■ Prompt: Although the data holds pictures, return only the lines from the one containing "LUX3 pin GND: GND -> 5V" to the end, exactly, and without them.
Data supplied Block Start
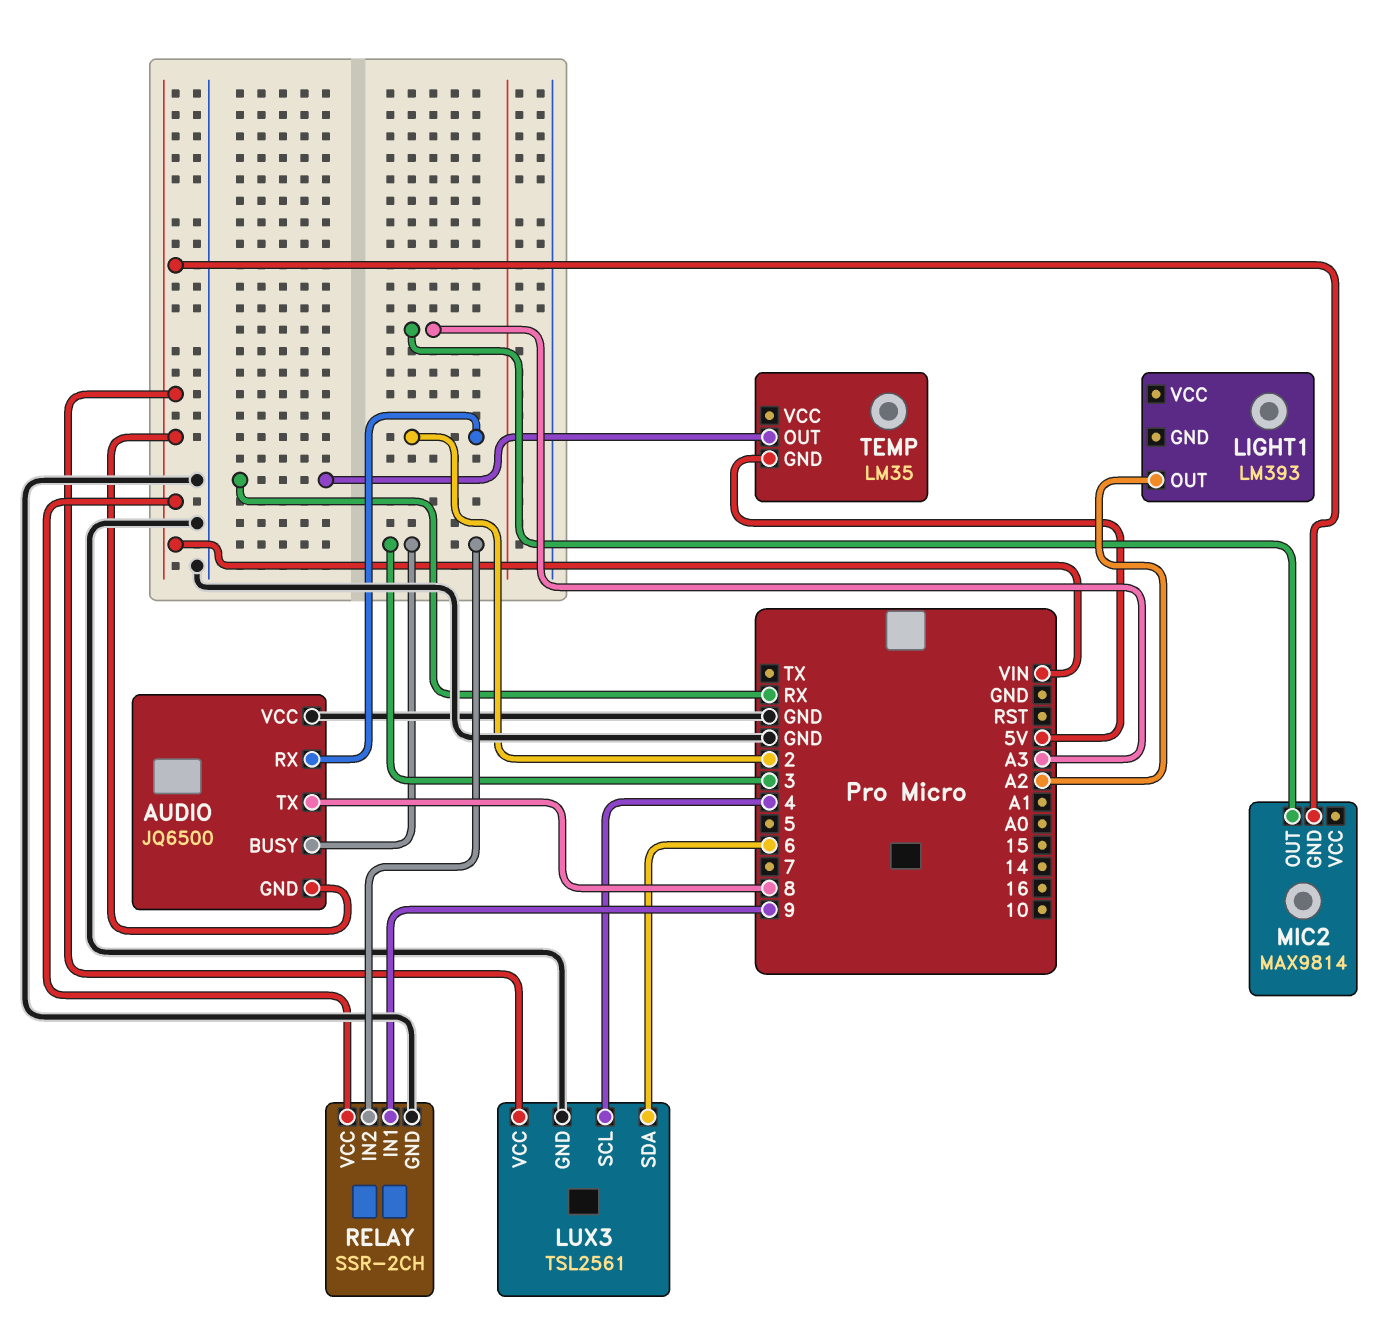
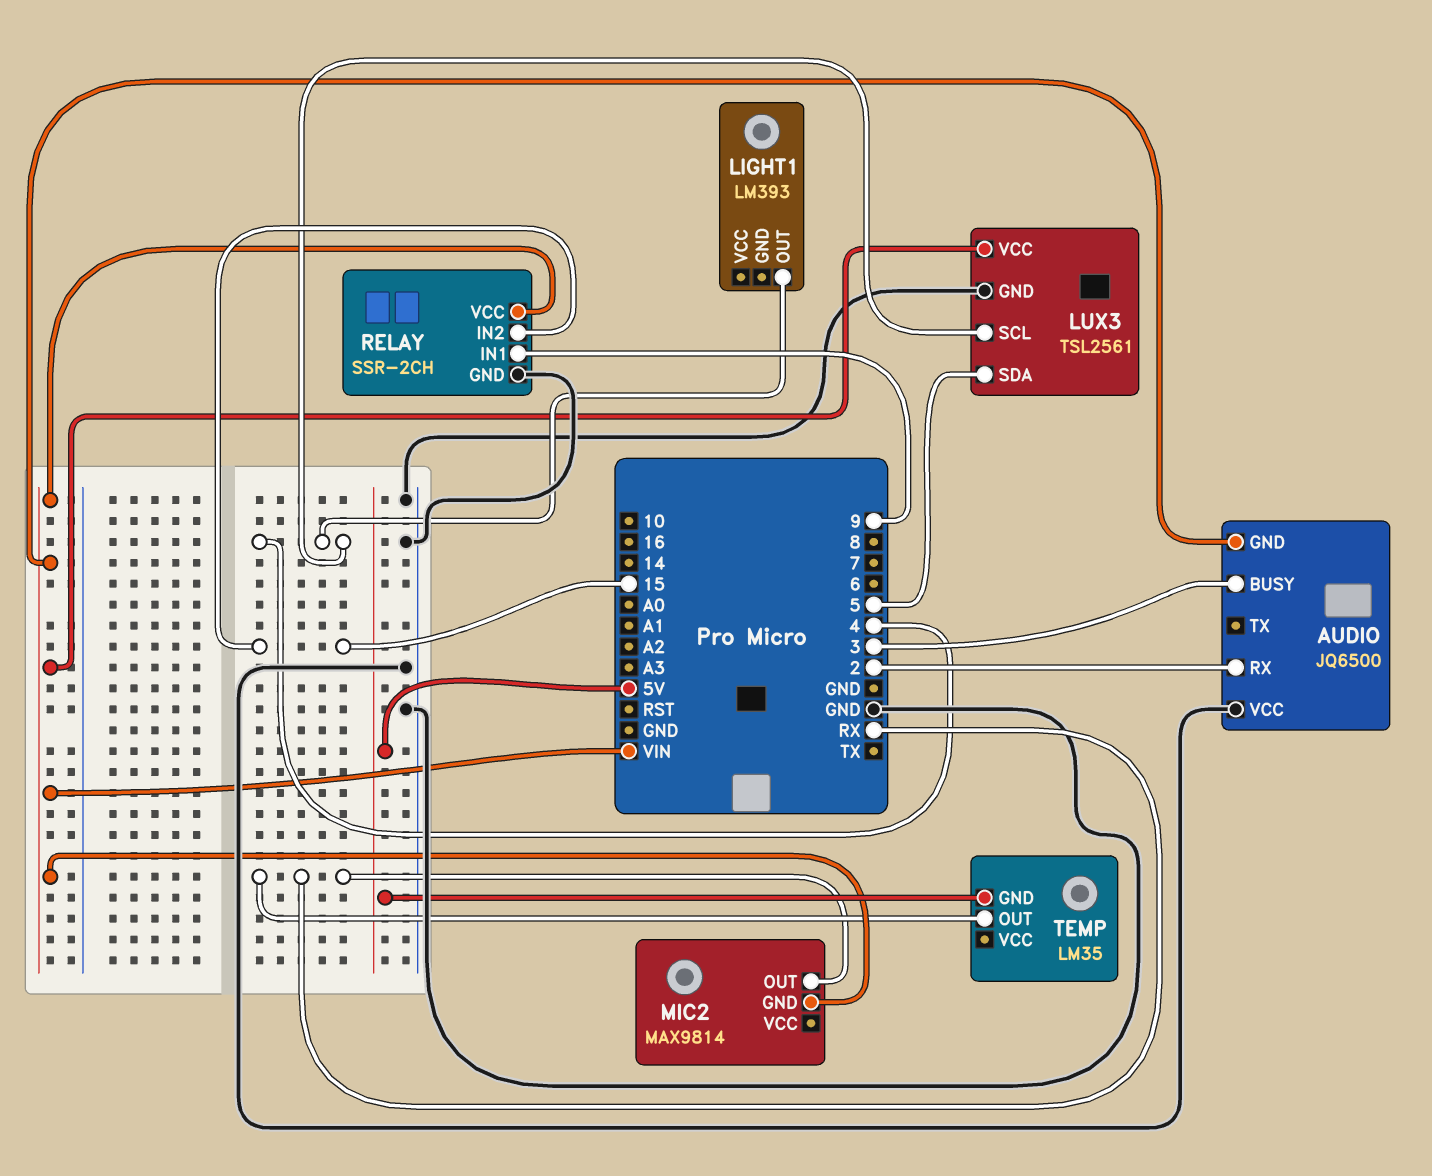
AUDIO pin TX: 8 -> none
LIGHT1 pin OUT: A2 -> 4
LUX3 pin SDA: 6 -> 5
MIC2 pin OUT: A3 -> RX
RELAY pin IN2: 3 -> 15

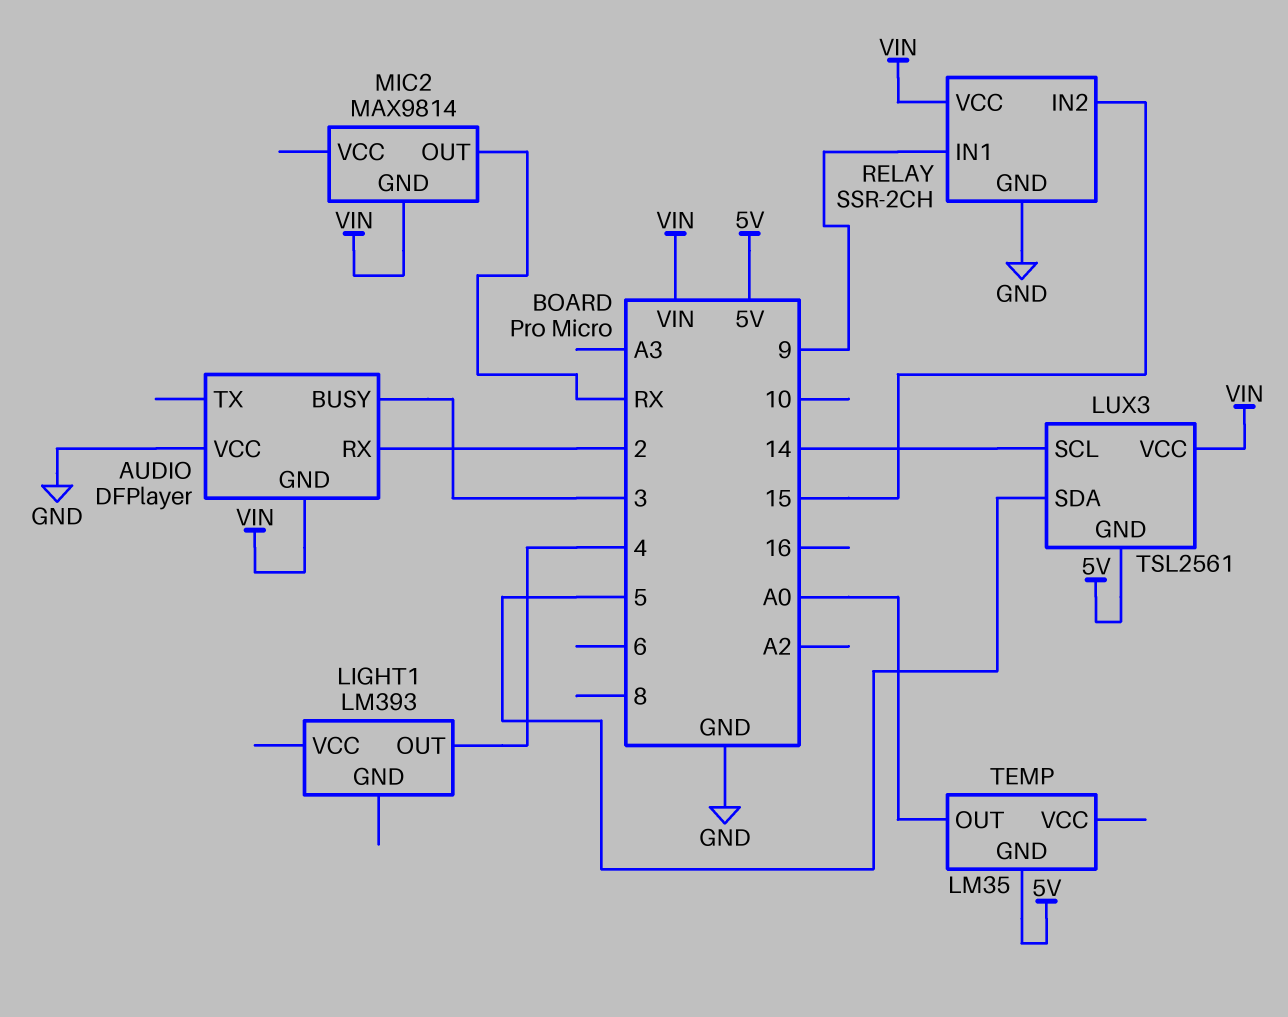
AUDIO: JQ6500 -> DFPlayer
LUX3 pin GND: GND -> 5V
LUX3 pin SCL: 4 -> 14
TEMP pin OUT: RX -> A0

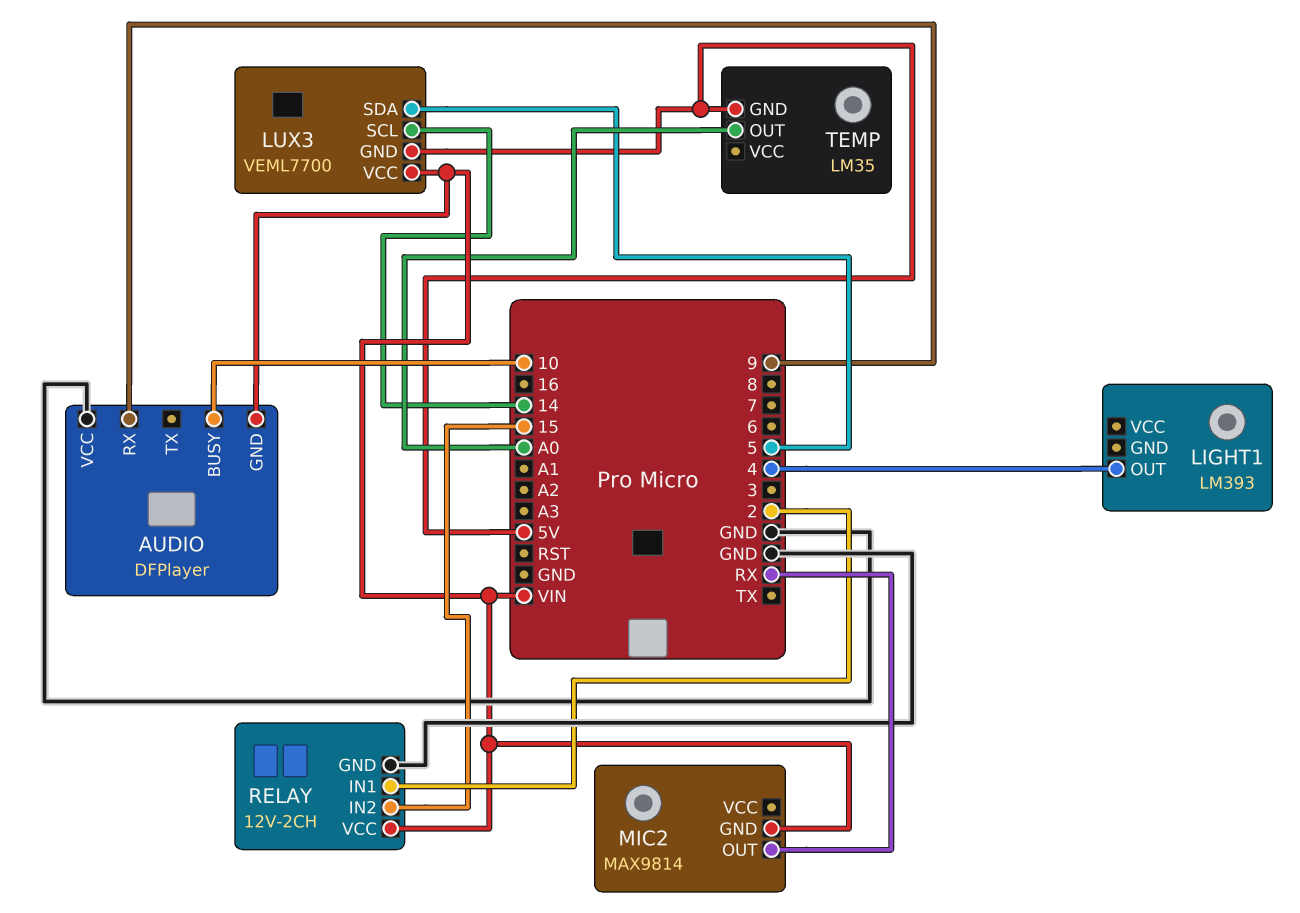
AUDIO pin BUSY: 3 -> 10
AUDIO pin RX: 2 -> 9
LUX3: TSL2561 -> VEML7700
RELAY: SSR-2CH -> 12V-2CH
RELAY pin IN1: 9 -> 2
Data supplied Block End
■ Solved exercise:
LUX3 pin GND: GND -> 5V
LUX3 pin SCL: 4 -> 14
TEMP pin OUT: RX -> A0

AUDIO pin BUSY: 3 -> 10
AUDIO pin RX: 2 -> 9
LUX3: TSL2561 -> VEML7700
RELAY: SSR-2CH -> 12V-2CH
RELAY pin IN1: 9 -> 2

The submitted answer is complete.